Start of ENTRIES PROVIDED
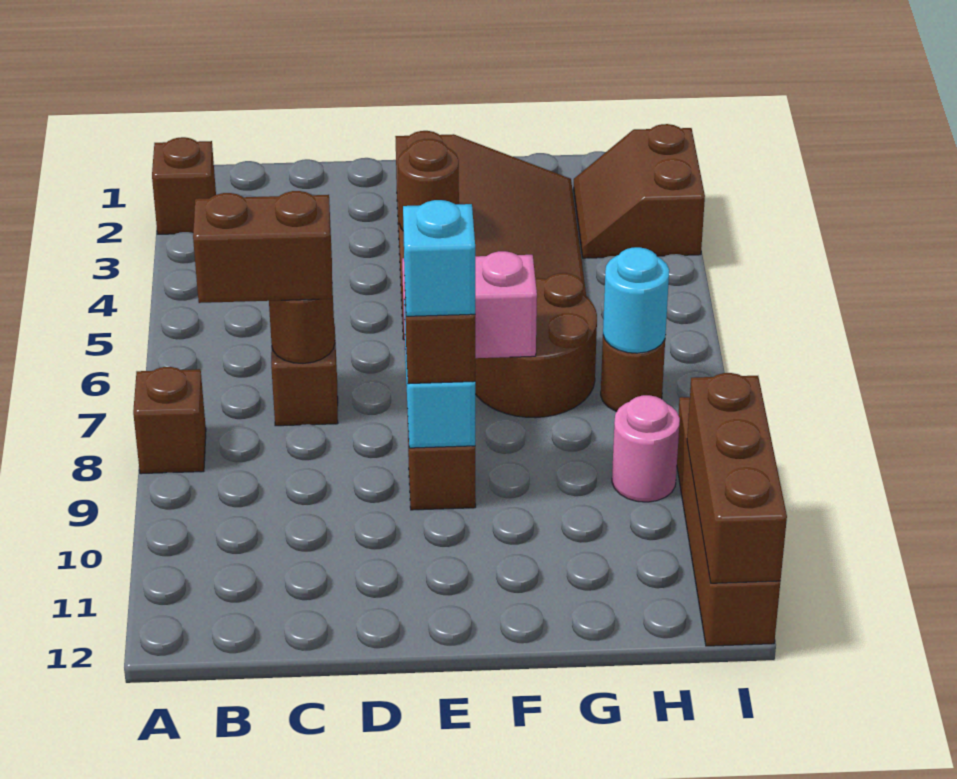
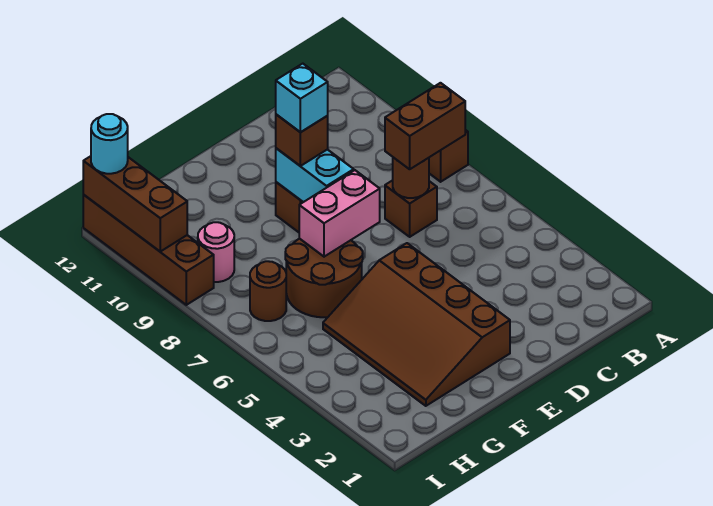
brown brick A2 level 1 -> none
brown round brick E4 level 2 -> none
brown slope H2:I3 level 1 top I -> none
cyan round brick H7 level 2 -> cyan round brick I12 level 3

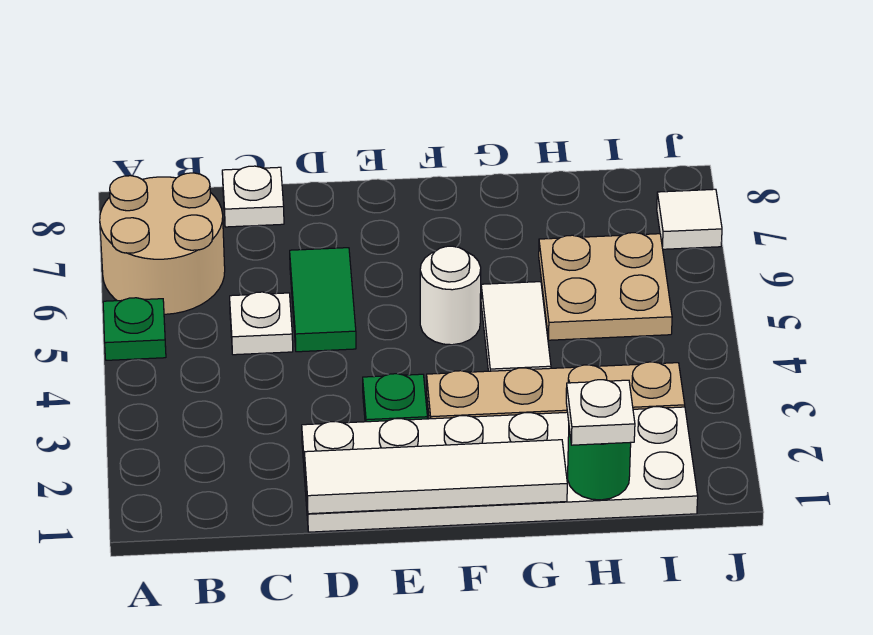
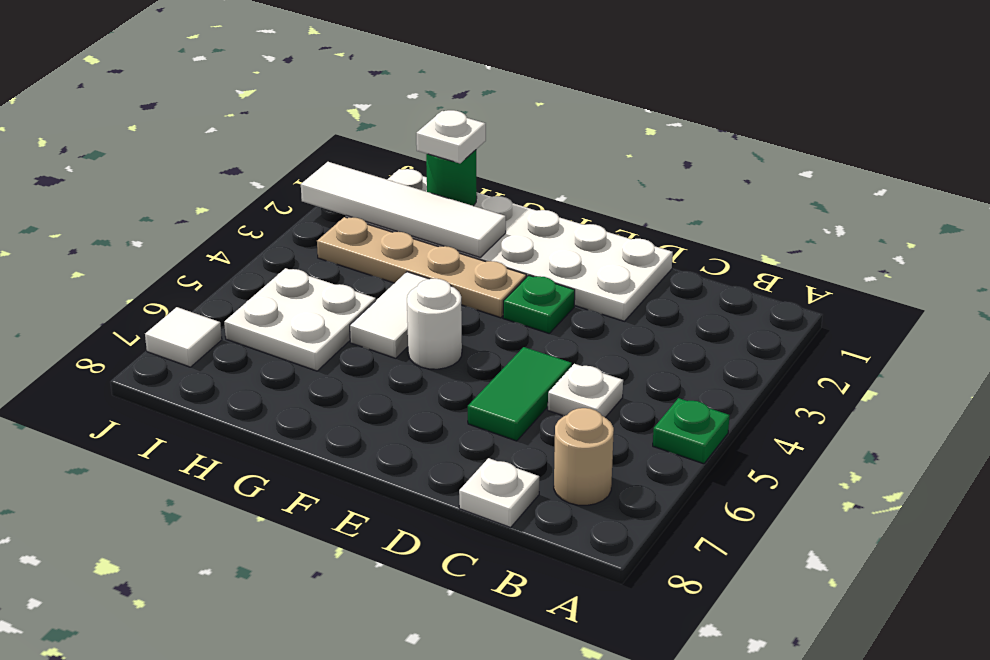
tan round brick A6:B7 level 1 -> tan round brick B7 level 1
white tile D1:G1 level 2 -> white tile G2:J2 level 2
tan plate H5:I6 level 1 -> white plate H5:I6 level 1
End of ENTRIES PROVIDED
[WHAT YOU NEED TO DO]
The exercise is to copy out every line above that has the word "brick" in it.

[SOLUTION FOR THIS PROBLEM]
brown brick A2 level 1 -> none
brown round brick E4 level 2 -> none
cyan round brick H7 level 2 -> cyan round brick I12 level 3
tan round brick A6:B7 level 1 -> tan round brick B7 level 1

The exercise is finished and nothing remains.